[Start of Attachment]

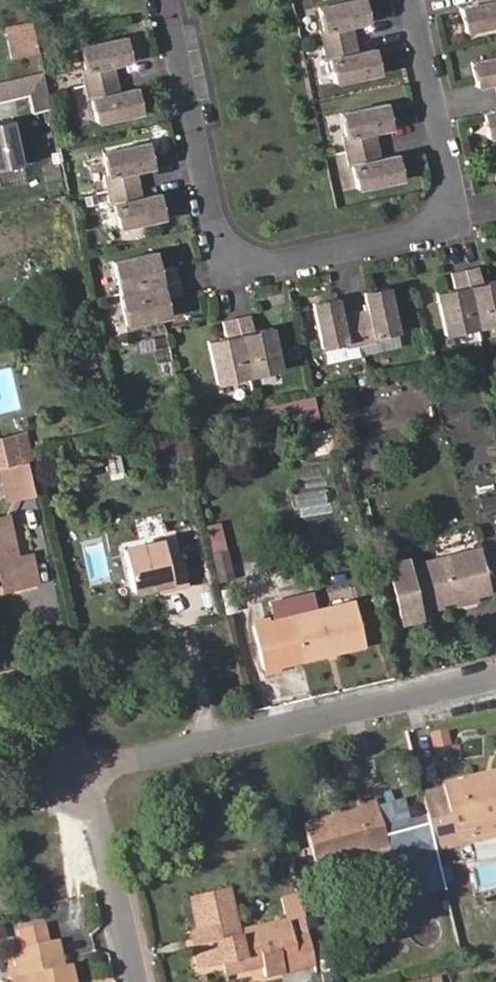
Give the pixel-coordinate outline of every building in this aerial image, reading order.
[(365,0),(349,0),(319,6),(324,29),(321,30),(324,45),(354,38),(351,24),(370,20),(365,0)] [(478,3),(460,7),(465,31),(495,24),(495,0),(478,0),(478,3)] [(7,34),(33,28),(32,21),(6,26),(7,34)] [(38,53),(33,28),(7,34),(12,58),(38,53)] [(131,60),(126,36),(81,46),(85,69),(82,69),(85,84),(116,78),(113,64),(131,60)] [(380,72),(375,48),(357,52),(354,38),(324,45),(327,59),(330,59),(335,81),(380,72)] [(471,62),(476,86),(495,82),(495,88),(495,57),(471,62)] [(40,72),(0,81),(0,99),(27,93),(31,111),(48,107),(40,72)] [(142,111),(137,88),(118,92),(116,78),(85,84),(88,99),(92,98),(97,121),(142,111)] [(392,127),(387,103),(342,112),(347,135),(344,136),(346,151),(377,144),(374,131),(392,127)] [(482,113),(487,137),(495,135),(495,110),(482,113)] [(11,118),(0,121),(0,168),(21,163),(11,118)] [(152,166),(147,142),(102,152),(107,175),(104,175),(106,190),(137,184),(134,170),(152,166)] [(403,178),(398,154),(380,158),(377,144),(346,151),(350,165),(353,165),(358,188),(403,178)] [(58,161),(55,148),(43,151),(47,163),(58,161)] [(163,217),(158,193),(140,197),(137,184),(106,190),(110,205),(113,204),(118,227),(163,217)] [(176,280),(173,267),(158,269),(154,252),(112,261),(119,292),(176,280)] [(481,283),(478,268),(464,271),(476,328),(495,324),(495,280),(481,283)] [(476,328),(464,271),(450,274),(453,289),(436,293),(445,335),(476,328)] [(167,315),(164,297),(179,294),(176,280),(119,292),(126,324),(167,315)] [(396,333),(387,287),(363,293),(367,311),(353,314),(360,344),(374,341),(374,338),(396,333)] [(360,344),(353,314),(339,317),(335,298),(312,303),(321,348),(344,344),(345,347),(360,344)] [(280,370),(271,328),(253,332),(249,317),(236,320),(248,377),(280,370)] [(248,377),(236,320),(222,323),(225,338),(207,342),(216,383),(248,377)] [(93,365),(90,349),(77,351),(80,368),(93,365)] [(318,422),(313,404),(296,408),(297,415),(301,426),(318,422)] [(301,426),(297,415),(270,423),(273,434),(301,426)] [(335,427),(308,433),(314,456),(340,450),(335,427)] [(34,459),(27,432),(21,433),(28,461),(31,460),(34,459)] [(0,467),(8,465),(26,461),(28,461),(21,433),(0,438),(0,467)] [(123,471),(117,446),(106,449),(112,474),(123,471)] [(34,494),(26,461),(8,465),(15,498),(34,494)] [(15,498),(8,465),(0,467),(7,500),(15,498)] [(495,494),(479,498),(482,513),(495,509),(495,494)] [(330,506),(298,512),(301,527),(332,521),(330,506)] [(32,554),(17,557),(8,515),(0,517),(0,580),(15,576),(18,587),(38,582),(32,554)] [(188,584),(182,555),(167,559),(163,539),(123,548),(133,591),(158,585),(172,582),(173,588),(188,584)] [(490,591),(480,549),(408,566),(407,558),(387,563),(401,622),(421,617),(419,609),(456,600),(476,595),(490,591)] [(232,579),(225,550),(212,553),(219,582),(232,579)] [(18,587),(15,576),(0,580),(0,590),(18,587)] [(173,588),(172,582),(158,585),(160,591),(173,588)] [(458,605),(478,600),(476,595),(456,600),(458,605)] [(366,645),(355,600),(253,625),(263,670),(366,645)] [(429,732),(432,749),(450,746),(447,729),(429,732)] [(442,786),(443,788),(422,793),(427,815),(428,822),(433,844),(435,850),(495,836),(495,773),(442,786)] [(407,821),(401,800),(377,806),(385,834),(428,822),(427,815),(407,821)] [(315,868),(388,848),(391,856),(406,851),(433,844),(428,822),(385,834),(377,806),(377,804),(303,824),(315,868)] [(435,850),(433,844),(406,851),(414,880),(440,873),(435,850)] [(451,880),(447,865),(440,867),(443,881),(451,880)] [(317,965),(310,934),(293,938),(289,920),(238,931),(229,888),(190,897),(197,929),(201,944),(193,946),(198,970),(223,964),(245,959),(247,970),(262,966),(265,977),(317,965)] [(301,909),(298,895),(282,899),(285,913),(301,909)] [(70,964),(62,966),(57,942),(49,944),(45,924),(18,930),(23,950),(14,952),(19,976),(27,974),(29,981),(74,981),(70,964)] [(201,944),(197,929),(189,931),(193,946),(201,944)] [(332,957),(328,944),(315,947),(319,960),(332,957)] [(247,970),(245,959),(223,964),(225,975),(247,970)] [(335,971),(322,974),(325,981),(338,981),(335,971)] [(27,974),(19,976),(14,977),(15,981),(29,981),(27,974)]
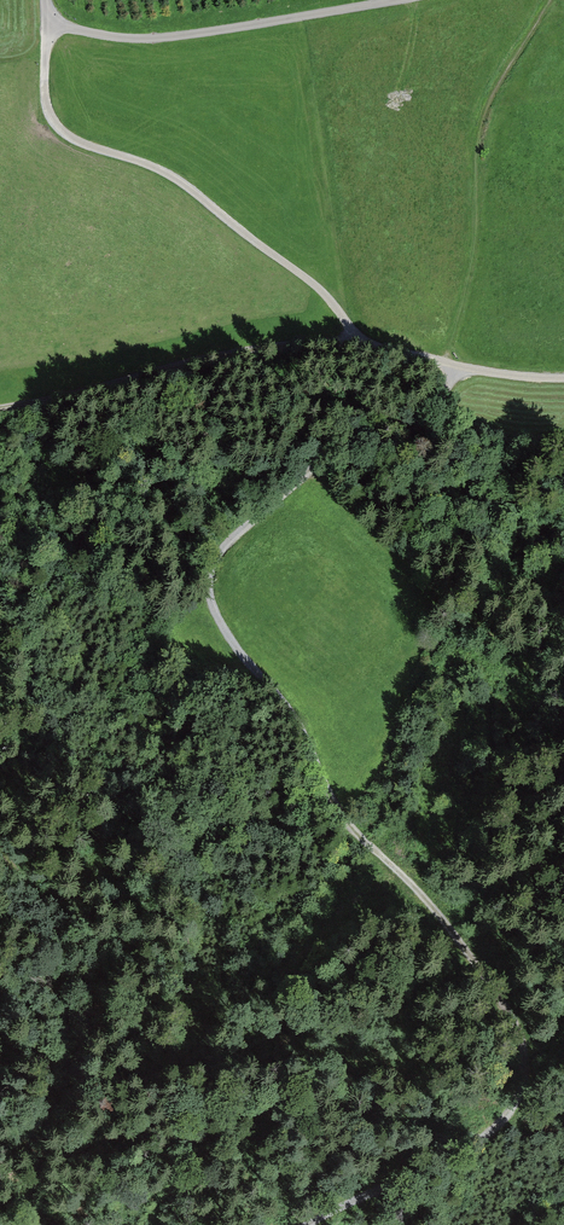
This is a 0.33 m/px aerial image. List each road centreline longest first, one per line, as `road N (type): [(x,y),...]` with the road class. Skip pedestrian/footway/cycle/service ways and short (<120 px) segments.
road 1 (track): [(306,1224),(462,1149),(502,1120),(524,1077),(518,1027),(409,881),(361,839),(329,795),(306,740),(219,620),(209,587),(215,559),(238,534),(325,461),(438,400),(450,363)]
road 2 (track): [(49,24),(47,110),(59,130),(161,170),(190,190),(323,291),(360,344)]
road 3 (track): [(360,344),(231,352),(0,408)]
road 4 (track): [(49,24),(159,38),(403,0)]
road 5 (track): [(0,1157),(35,1135),(68,1071),(54,938),(0,847)]
road 6 (track): [(325,461),(402,555),(498,643),(563,688)]
road 7 (track): [(563,378),(473,369),(360,344)]

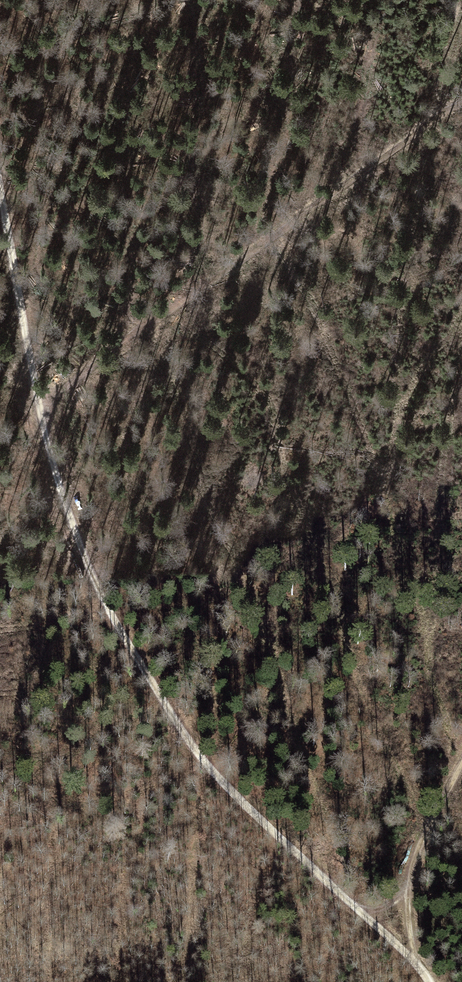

[End of Attachment]

- [TASK BRIEF]
Output, word for word, the full listing above, with no pictures.

- [EXERCISE RESULT]
Give the pixel-coordinate outline of every building in this aerial image, reading order.
[(365,0),(349,0),(319,6),(324,29),(321,30),(324,45),(354,38),(351,24),(370,20),(365,0)] [(478,3),(460,7),(465,31),(495,24),(495,0),(478,0),(478,3)] [(7,34),(33,28),(32,21),(6,26),(7,34)] [(38,53),(33,28),(7,34),(12,58),(38,53)] [(131,60),(126,36),(81,46),(85,69),(82,69),(85,84),(116,78),(113,64),(131,60)] [(380,72),(375,48),(357,52),(354,38),(324,45),(327,59),(330,59),(335,81),(380,72)] [(471,62),(476,86),(495,82),(495,88),(495,57),(471,62)] [(40,72),(0,81),(0,99),(27,93),(31,111),(48,107),(40,72)] [(142,111),(137,88),(118,92),(116,78),(85,84),(88,99),(92,98),(97,121),(142,111)] [(392,127),(387,103),(342,112),(347,135),(344,136),(346,151),(377,144),(374,131),(392,127)] [(482,113),(487,137),(495,135),(495,110),(482,113)] [(11,118),(0,121),(0,168),(21,163),(11,118)] [(152,166),(147,142),(102,152),(107,175),(104,175),(106,190),(137,184),(134,170),(152,166)] [(403,178),(398,154),(380,158),(377,144),(346,151),(350,165),(353,165),(358,188),(403,178)] [(58,161),(55,148),(43,151),(47,163),(58,161)] [(163,217),(158,193),(140,197),(137,184),(106,190),(110,205),(113,204),(118,227),(163,217)] [(176,280),(173,267),(158,269),(154,252),(112,261),(119,292),(176,280)] [(481,283),(478,268),(464,271),(476,328),(495,324),(495,280),(481,283)] [(476,328),(464,271),(450,274),(453,289),(436,293),(445,335),(476,328)] [(167,315),(164,297),(179,294),(176,280),(119,292),(126,324),(167,315)] [(396,333),(387,287),(363,293),(367,311),(353,314),(360,344),(374,341),(374,338),(396,333)] [(360,344),(353,314),(339,317),(335,298),(312,303),(321,348),(344,344),(345,347),(360,344)] [(280,370),(271,328),(253,332),(249,317),(236,320),(248,377),(280,370)] [(248,377),(236,320),(222,323),(225,338),(207,342),(216,383),(248,377)] [(93,365),(90,349),(77,351),(80,368),(93,365)] [(318,422),(313,404),(296,408),(297,415),(301,426),(318,422)] [(301,426),(297,415),(270,423),(273,434),(301,426)] [(335,427),(308,433),(314,456),(340,450),(335,427)] [(34,459),(27,432),(21,433),(28,461),(31,460),(34,459)] [(0,467),(8,465),(26,461),(28,461),(21,433),(0,438),(0,467)] [(123,471),(117,446),(106,449),(112,474),(123,471)] [(34,494),(26,461),(8,465),(15,498),(34,494)] [(15,498),(8,465),(0,467),(7,500),(15,498)] [(495,494),(479,498),(482,513),(495,509),(495,494)] [(330,506),(298,512),(301,527),(332,521),(330,506)] [(32,554),(17,557),(8,515),(0,517),(0,580),(15,576),(18,587),(38,582),(32,554)] [(188,584),(182,555),(167,559),(163,539),(123,548),(133,591),(158,585),(172,582),(173,588),(188,584)] [(490,591),(480,549),(408,566),(407,558),(387,563),(401,622),(421,617),(419,609),(456,600),(476,595),(490,591)] [(232,579),(225,550),(212,553),(219,582),(232,579)] [(18,587),(15,576),(0,580),(0,590),(18,587)] [(173,588),(172,582),(158,585),(160,591),(173,588)] [(458,605),(478,600),(476,595),(456,600),(458,605)] [(366,645),(355,600),(253,625),(263,670),(366,645)] [(429,732),(432,749),(450,746),(447,729),(429,732)] [(442,786),(443,788),(422,793),(427,815),(428,822),(433,844),(435,850),(495,836),(495,773),(442,786)] [(407,821),(401,800),(377,806),(385,834),(428,822),(427,815),(407,821)] [(315,868),(388,848),(391,856),(406,851),(433,844),(428,822),(385,834),(377,806),(377,804),(303,824),(315,868)] [(435,850),(433,844),(406,851),(414,880),(440,873),(435,850)] [(451,880),(447,865),(440,867),(443,881),(451,880)] [(317,965),(310,934),(293,938),(289,920),(238,931),(229,888),(190,897),(197,929),(201,944),(193,946),(198,970),(223,964),(245,959),(247,970),(262,966),(265,977),(317,965)] [(301,909),(298,895),(282,899),(285,913),(301,909)] [(70,964),(62,966),(57,942),(49,944),(45,924),(18,930),(23,950),(14,952),(19,976),(27,974),(29,981),(74,981),(70,964)] [(201,944),(197,929),(189,931),(193,946),(201,944)] [(332,957),(328,944),(315,947),(319,960),(332,957)] [(247,970),(245,959),(223,964),(225,975),(247,970)] [(335,971),(322,974),(325,981),(338,981),(335,971)] [(27,974),(19,976),(14,977),(15,981),(29,981),(27,974)]
This is a 0.33 m/px aerial image. List each road centreline longest first, one per line, as `road N (type): [(x,y),...]` with the road class. Skip pedestrian/footway/cycle/service ways and short (<120 px) segments.
road 1 (track): [(306,1224),(462,1149),(502,1120),(524,1077),(518,1027),(409,881),(361,839),(329,795),(306,740),(219,620),(209,587),(215,559),(238,534),(325,461),(438,400),(450,363)]
road 2 (track): [(49,24),(47,110),(59,130),(161,170),(190,190),(323,291),(360,344)]
road 3 (track): [(360,344),(231,352),(0,408)]
road 4 (track): [(49,24),(159,38),(403,0)]
road 5 (track): [(0,1157),(35,1135),(68,1071),(54,938),(0,847)]
road 6 (track): [(325,461),(402,555),(498,643),(563,688)]
road 7 (track): [(563,378),(473,369),(360,344)]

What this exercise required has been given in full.